**Aim of the task:** The answer is the data below, repeated exactly, with no pictures included.

**Source data:**

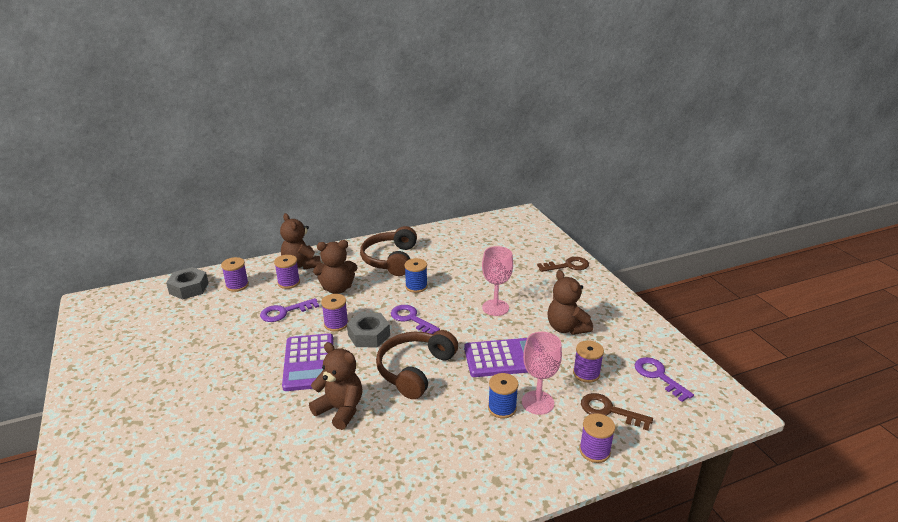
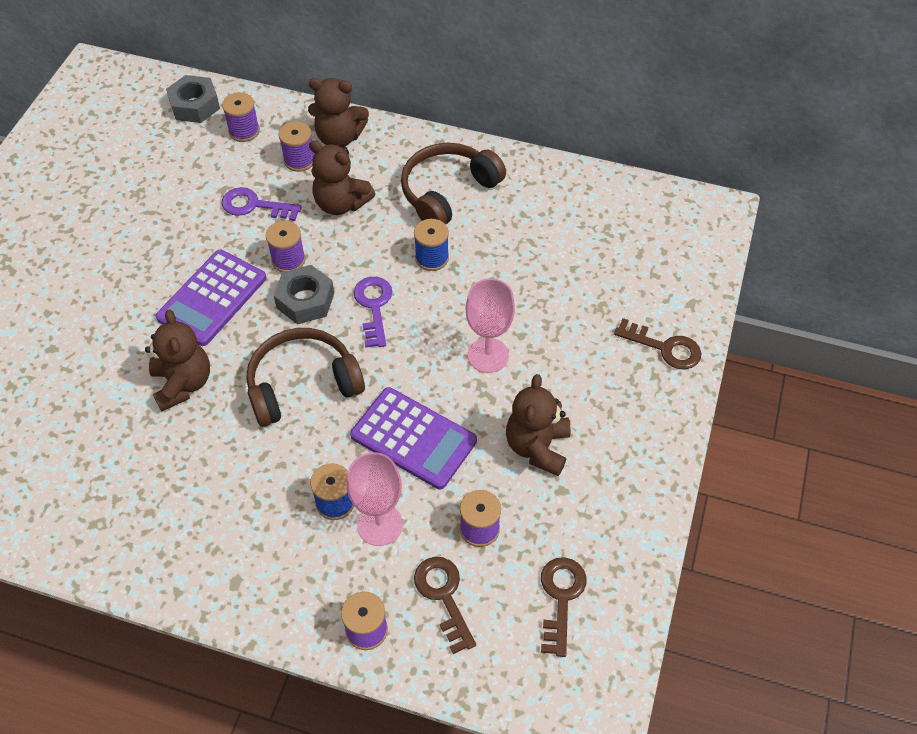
camera: 40 degrees right, 25 degrees up
brown teddy bear [280,213,321,270] -> brown teddy bear turned 90 degrees counterclockwise [308,78,369,148]
purple key [635,357,694,402] -> brown key [541,557,586,657]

**Solution:**
camera: 40 degrees right, 25 degrees up
brown teddy bear [280,213,321,270] -> brown teddy bear turned 90 degrees counterclockwise [308,78,369,148]
purple key [635,357,694,402] -> brown key [541,557,586,657]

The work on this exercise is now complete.